→ **Task description**: Scan the entries and copy each line where the word "trophy" is present.

══ Supplied entries ══

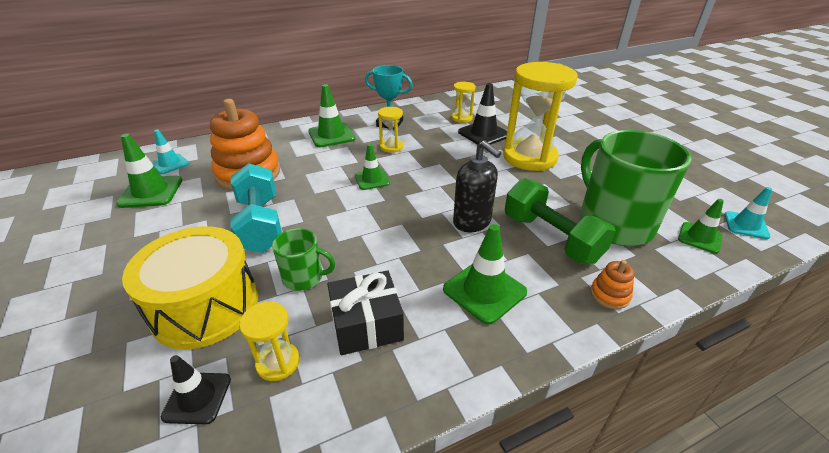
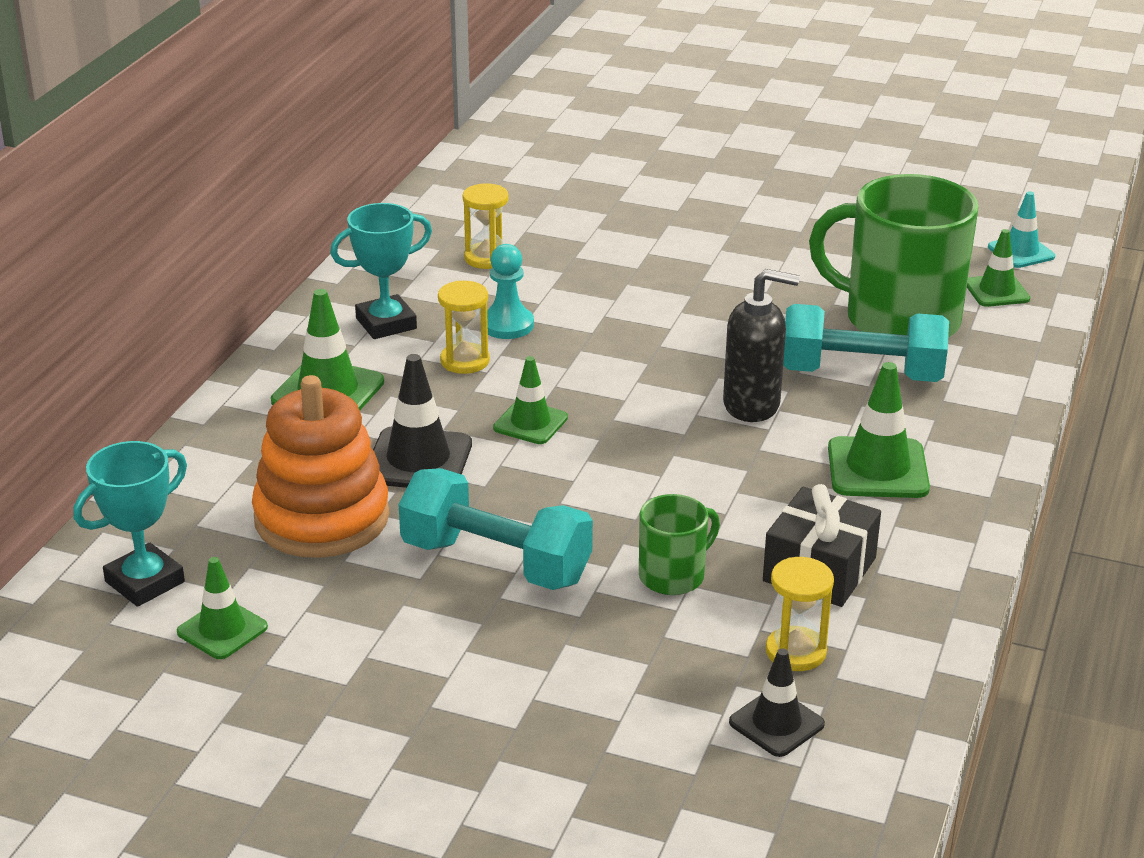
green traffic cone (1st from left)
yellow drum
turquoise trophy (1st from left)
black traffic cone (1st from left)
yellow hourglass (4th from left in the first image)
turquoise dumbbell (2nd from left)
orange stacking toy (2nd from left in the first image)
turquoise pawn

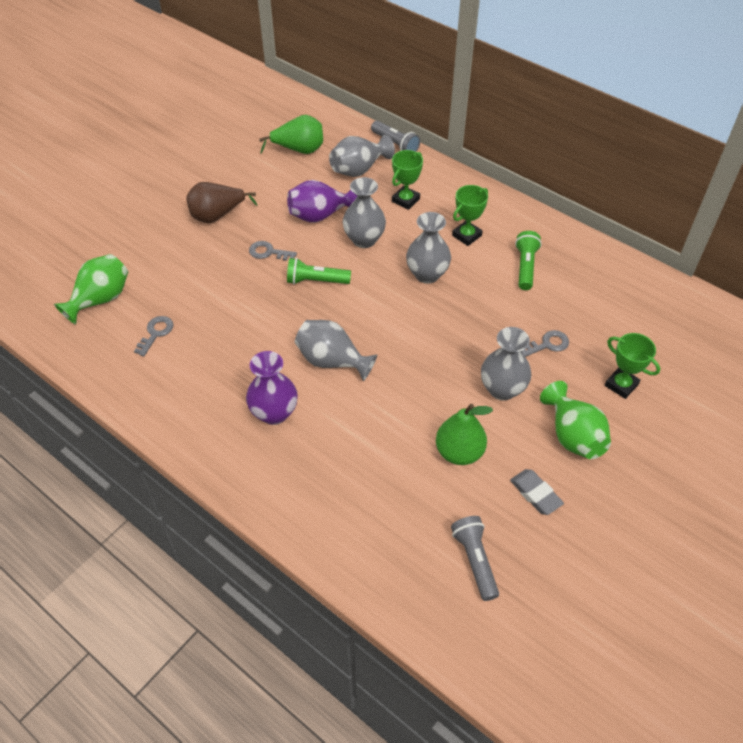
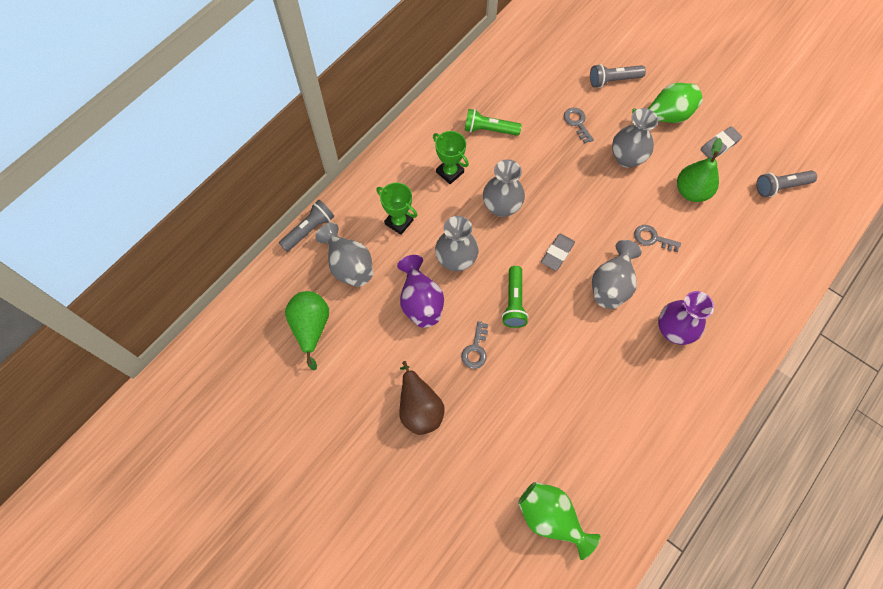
grey key (3rd from left)
grey flashlight (2nd from left)
grey eraser (1st from left)

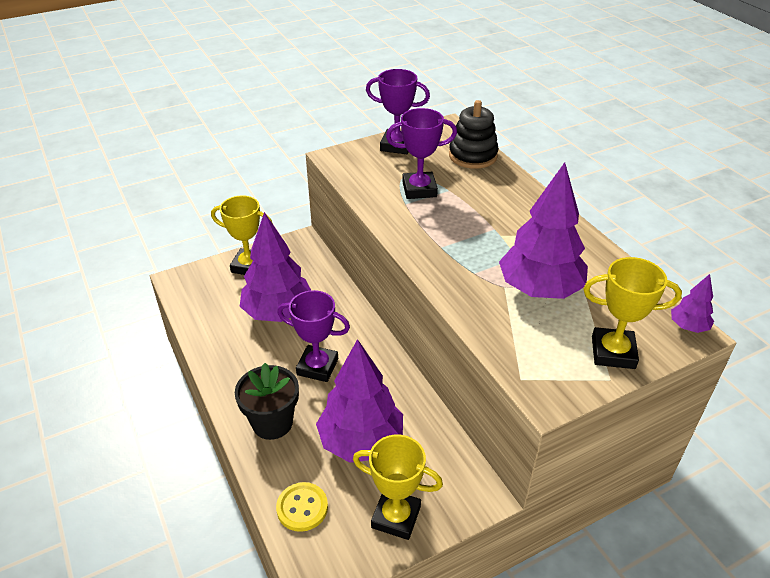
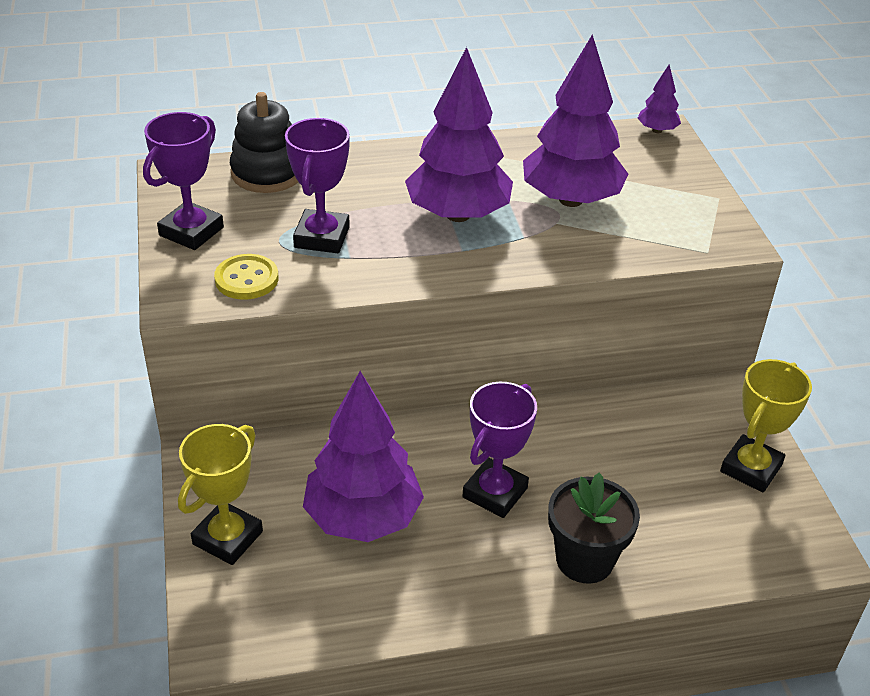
yellow button
purple tree (2nd from left)
yellow trophy (3rd from left in the first image)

═══

→ **Finished exercise**:
turquoise trophy (1st from left)
yellow trophy (3rd from left in the first image)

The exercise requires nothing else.